• Source data:
Content starts
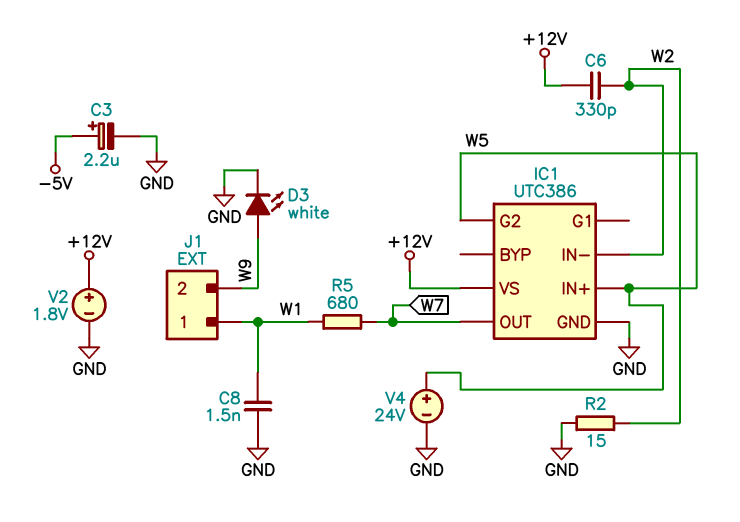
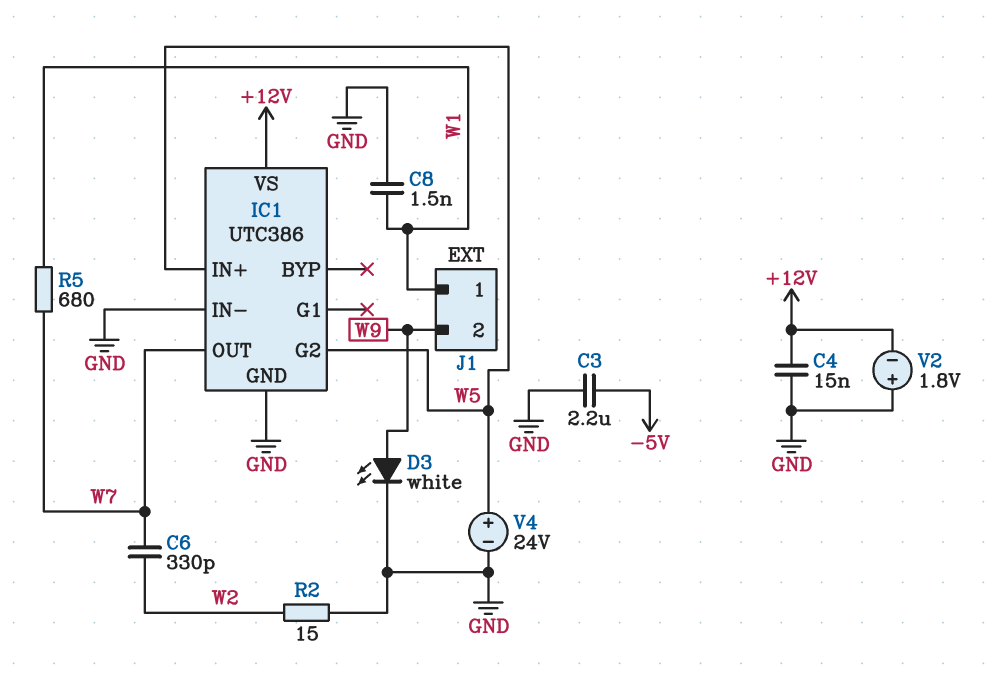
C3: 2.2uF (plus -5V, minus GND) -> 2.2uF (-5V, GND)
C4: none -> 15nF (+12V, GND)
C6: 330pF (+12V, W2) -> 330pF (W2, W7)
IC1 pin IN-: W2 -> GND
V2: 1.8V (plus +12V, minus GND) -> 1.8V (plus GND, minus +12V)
Content ends
Content starts
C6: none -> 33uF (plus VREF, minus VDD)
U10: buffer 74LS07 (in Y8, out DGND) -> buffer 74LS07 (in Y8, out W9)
Content ends
Content starts
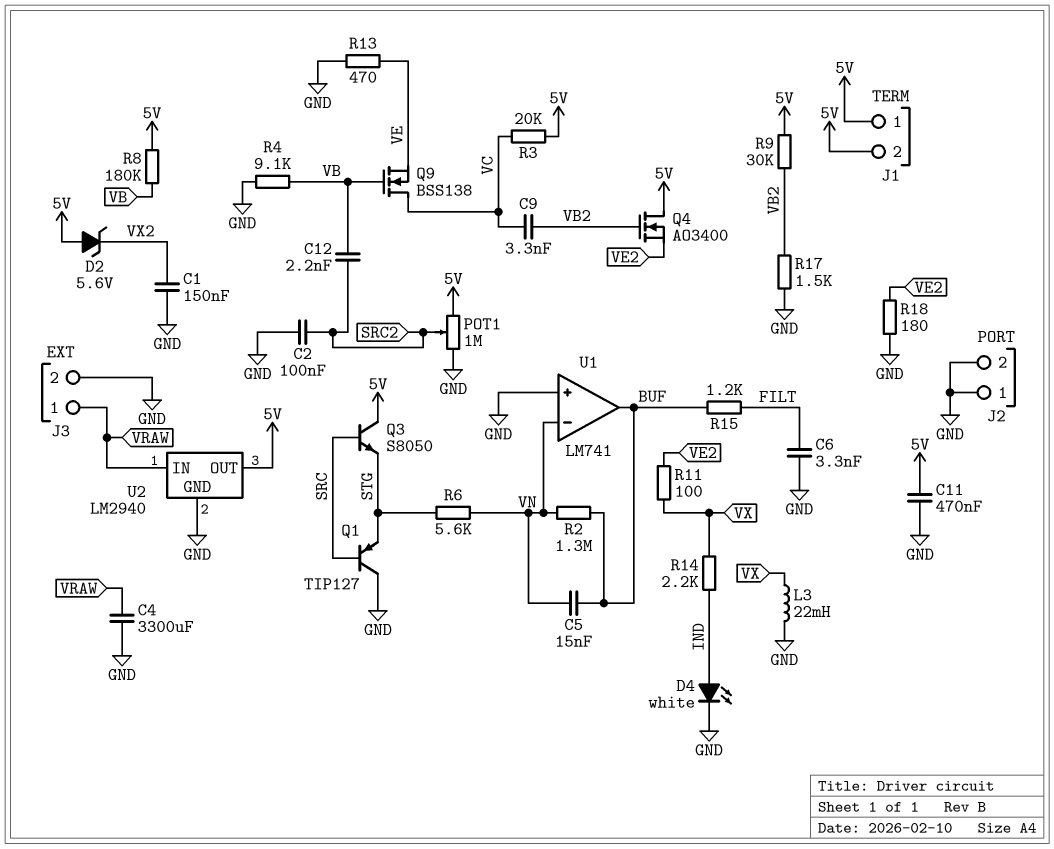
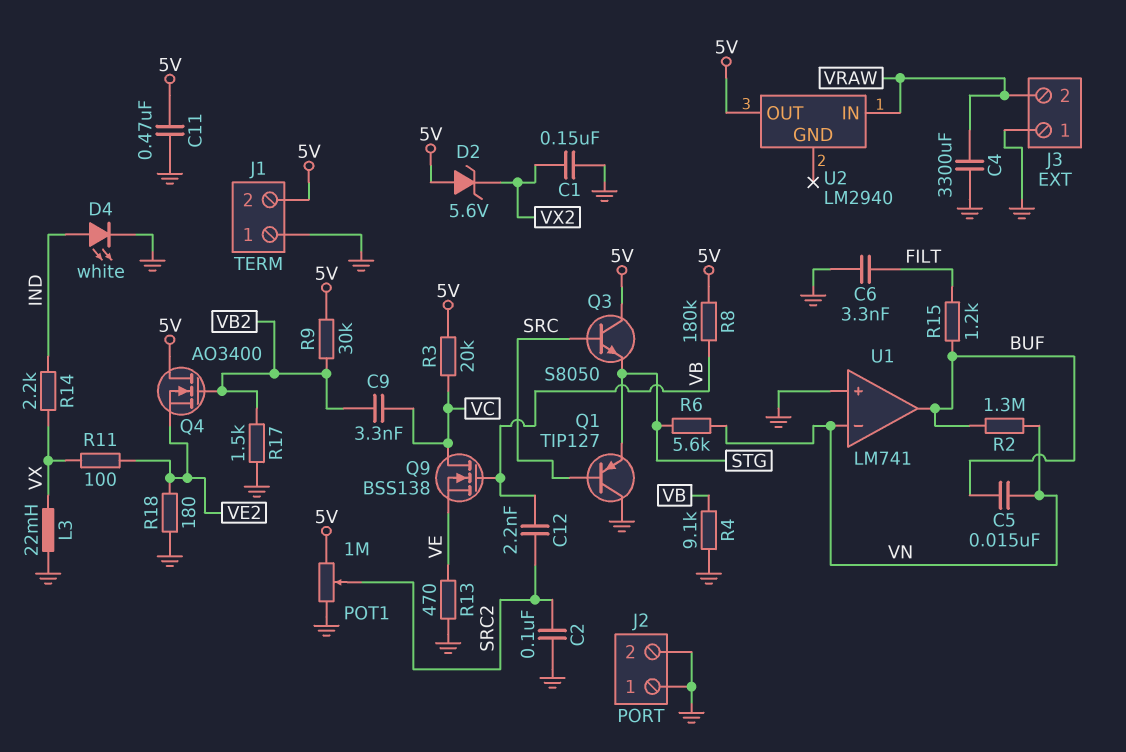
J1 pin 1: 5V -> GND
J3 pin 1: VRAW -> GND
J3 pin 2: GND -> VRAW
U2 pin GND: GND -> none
Content ends
Write out every line of the listing that holds the word "none".

• Task output:
C4: none -> 15nF (+12V, GND)
C6: none -> 33uF (plus VREF, minus VDD)
U2 pin GND: GND -> none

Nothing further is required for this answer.